Among the entries below, the lines from the one with "(509, 452) = (536, 583): orange" up to and including the one with "(580, 103) = (550, 88): none" are to be restated exactly, without pictures.

Information shown —
□ □ □ □
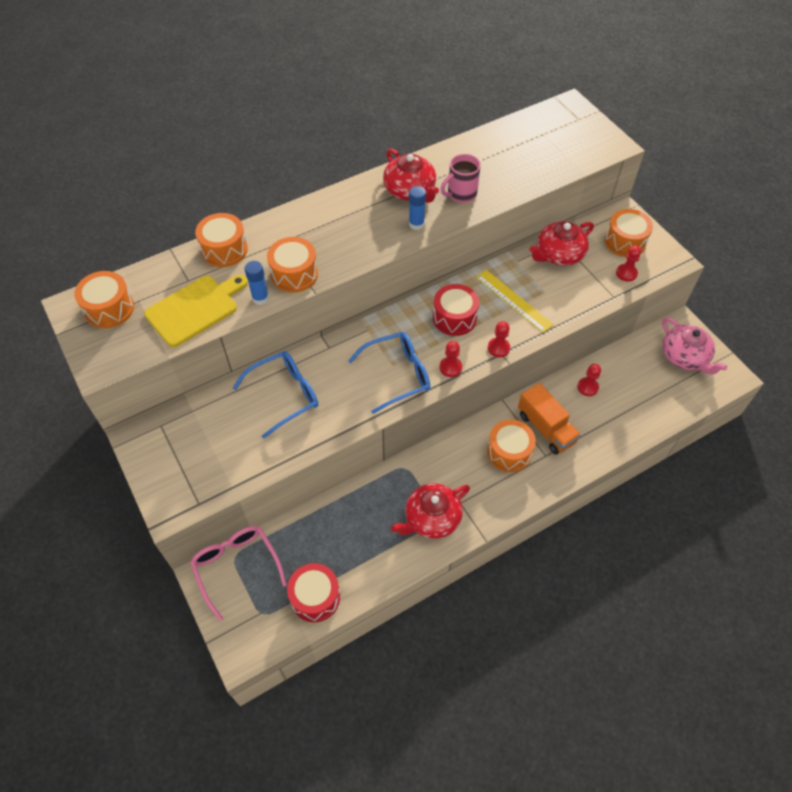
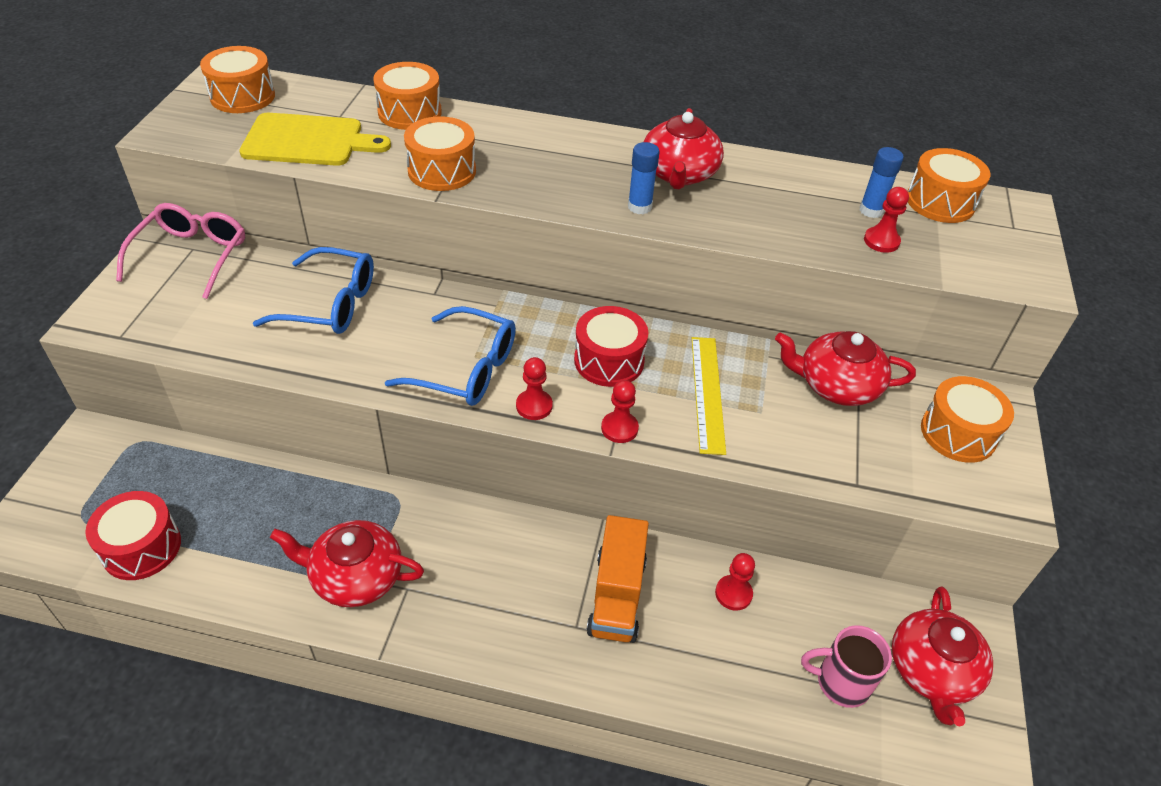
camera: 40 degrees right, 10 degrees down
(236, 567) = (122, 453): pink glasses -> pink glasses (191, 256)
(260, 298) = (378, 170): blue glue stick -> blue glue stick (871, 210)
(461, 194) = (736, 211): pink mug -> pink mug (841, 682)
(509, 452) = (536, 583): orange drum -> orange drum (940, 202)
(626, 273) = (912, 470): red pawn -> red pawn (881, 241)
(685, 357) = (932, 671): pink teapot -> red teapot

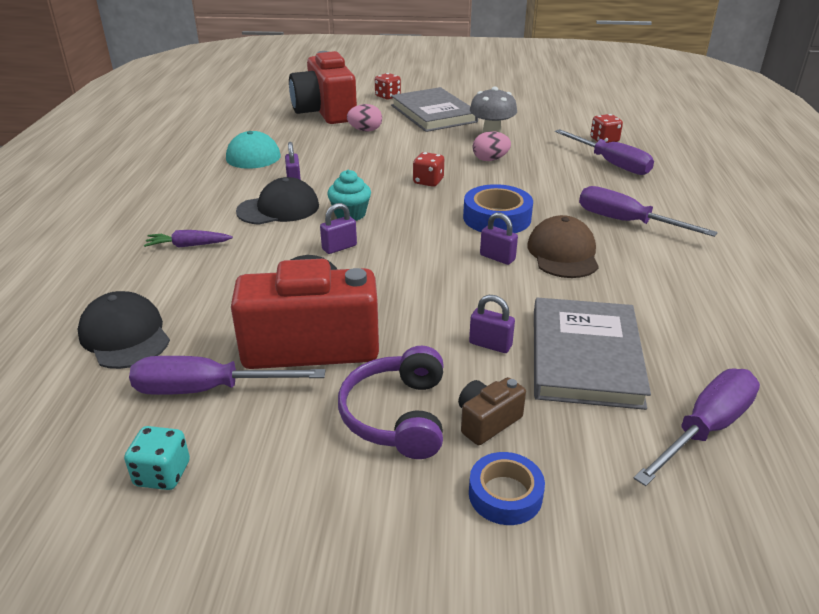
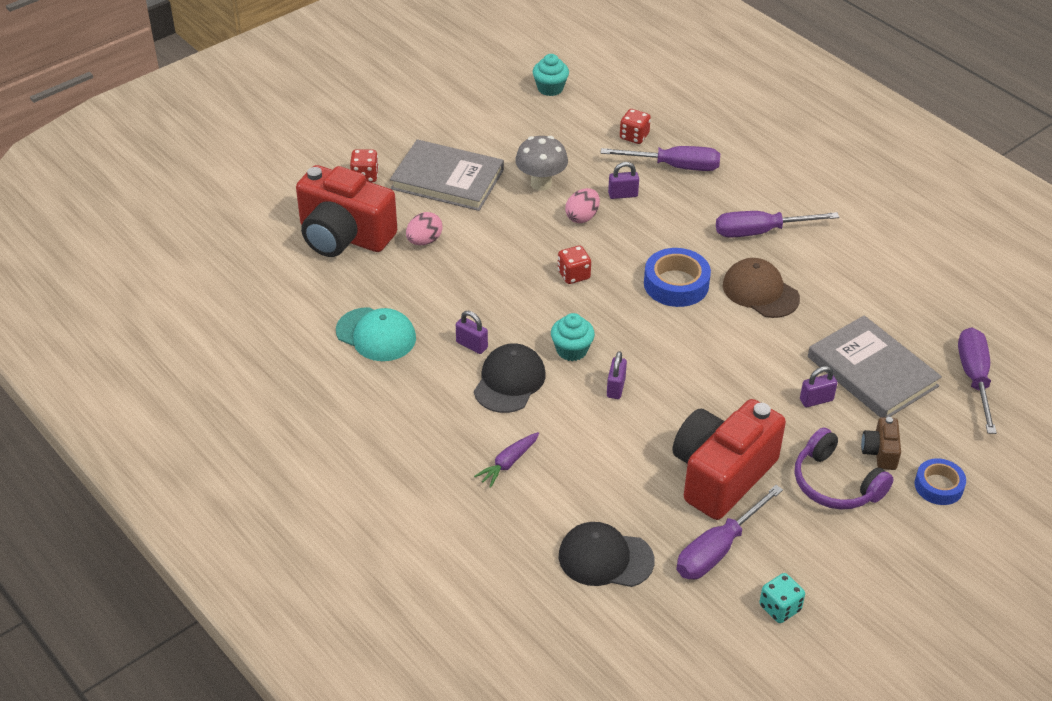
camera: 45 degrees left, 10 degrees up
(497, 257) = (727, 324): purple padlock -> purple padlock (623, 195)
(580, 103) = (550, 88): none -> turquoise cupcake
□ □ □ □
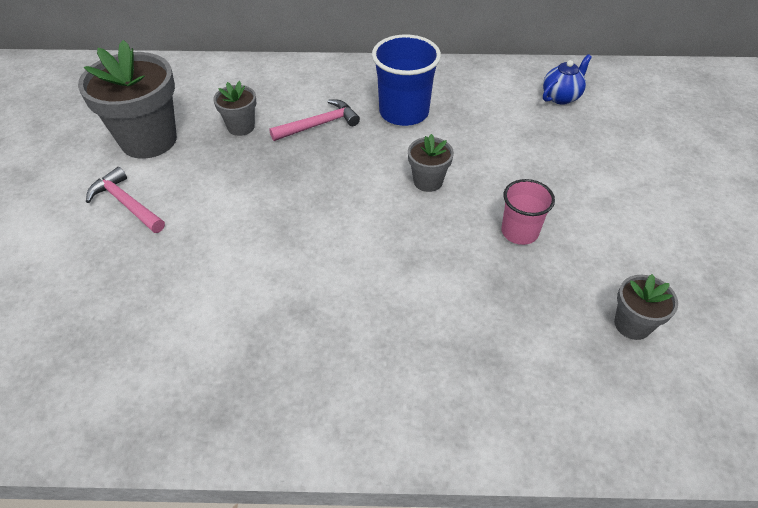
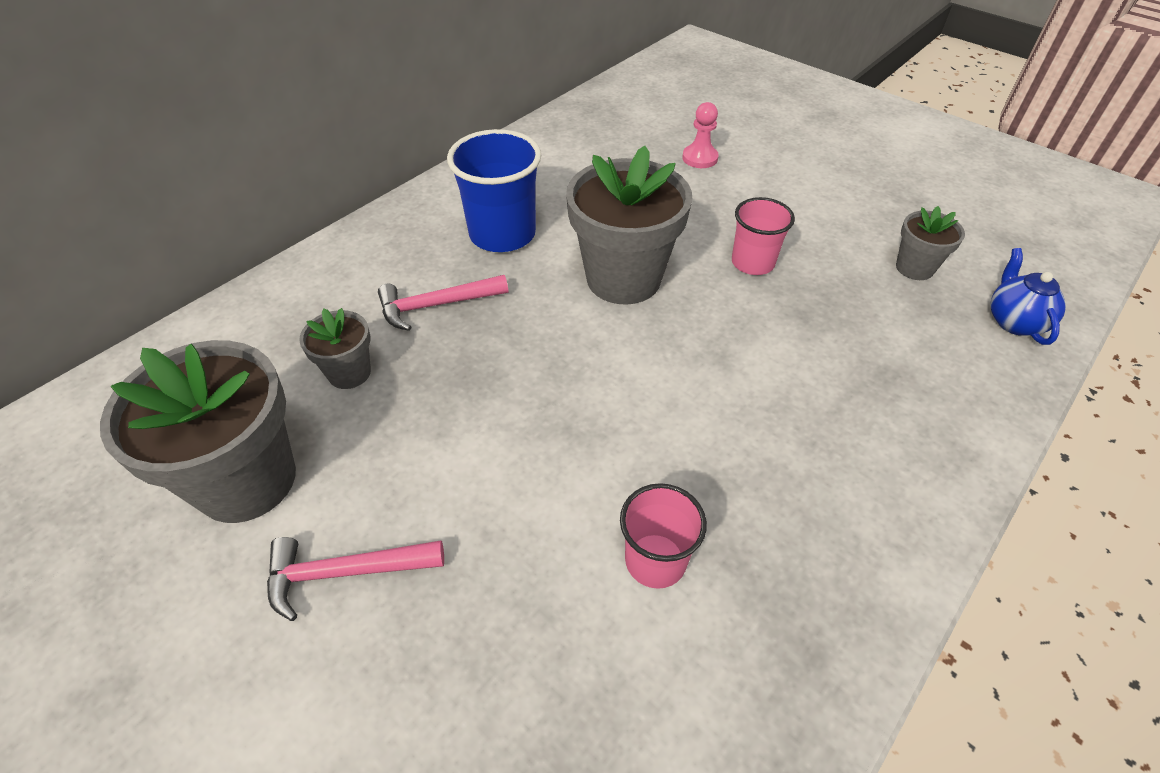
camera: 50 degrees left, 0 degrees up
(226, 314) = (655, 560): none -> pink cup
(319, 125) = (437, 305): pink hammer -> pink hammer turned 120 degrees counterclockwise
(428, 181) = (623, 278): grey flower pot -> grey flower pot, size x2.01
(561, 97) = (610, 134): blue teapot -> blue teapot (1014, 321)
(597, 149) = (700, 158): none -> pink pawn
□ □ □ □
Exercise output —
(509, 452) = (536, 583): orange drum -> orange drum (940, 202)
(626, 273) = (912, 470): red pawn -> red pawn (881, 241)
(685, 357) = (932, 671): pink teapot -> red teapot

camera: 45 degrees left, 10 degrees up
(497, 257) = (727, 324): purple padlock -> purple padlock (623, 195)
(580, 103) = (550, 88): none -> turquoise cupcake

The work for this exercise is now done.